:: COLLECTED MATERIAL ::

━━━━━━━━━━━━━━━━━━━━

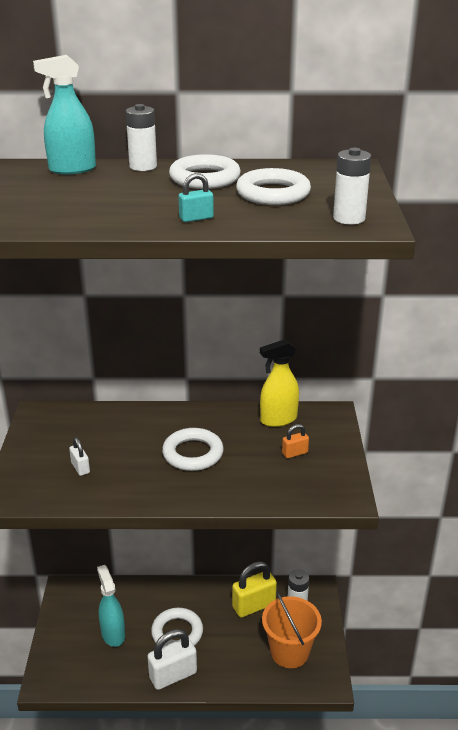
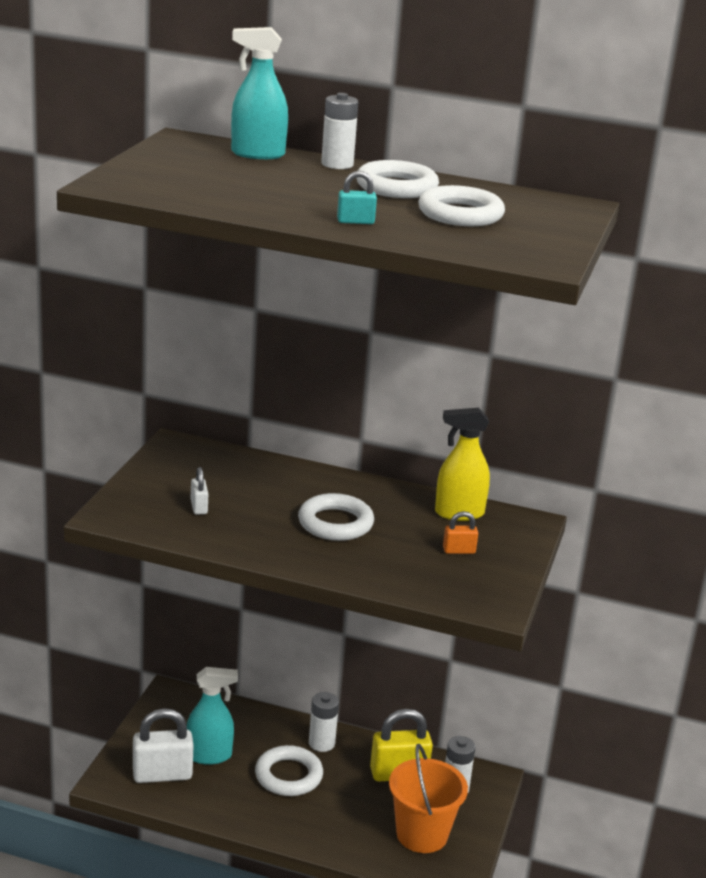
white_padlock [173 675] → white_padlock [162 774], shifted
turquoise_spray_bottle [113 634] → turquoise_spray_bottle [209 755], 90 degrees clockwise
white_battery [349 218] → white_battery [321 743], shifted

━━━━━━━━━━━━━━━━━━━━

:: WHAT THE TASK ASKS ::
Your reply should be one number: how many lines in this listing contain the string "shifted".

:: RESPONSE ::
2